● **YOUR OBJECTIVE**
Would you copy the line that includes "black rolling pin: 5 -> 2" and every line that follows it, down to the last line of the listing below, exactly as they stand?

··· SOURCE DATA ···

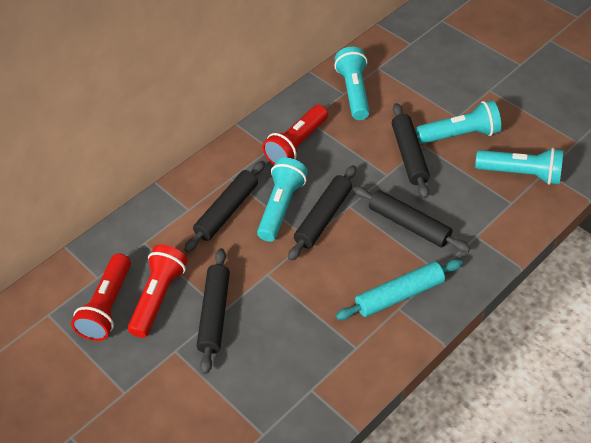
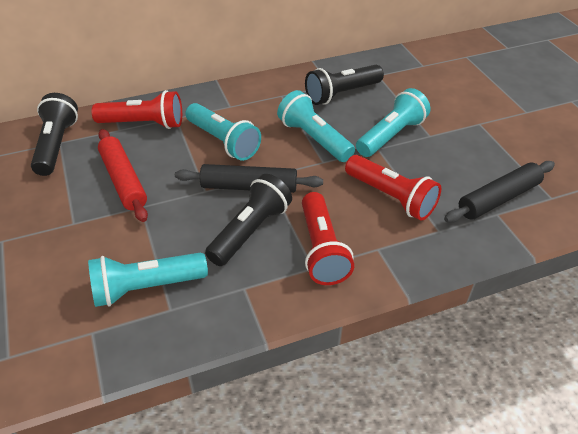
black flashlight: 0 -> 3
black rolling pin: 5 -> 2
red rolling pin: 0 -> 1
turquoise rolling pin: 1 -> 0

···

● **RESULT FOR THIS TASK**
black rolling pin: 5 -> 2
red rolling pin: 0 -> 1
turquoise rolling pin: 1 -> 0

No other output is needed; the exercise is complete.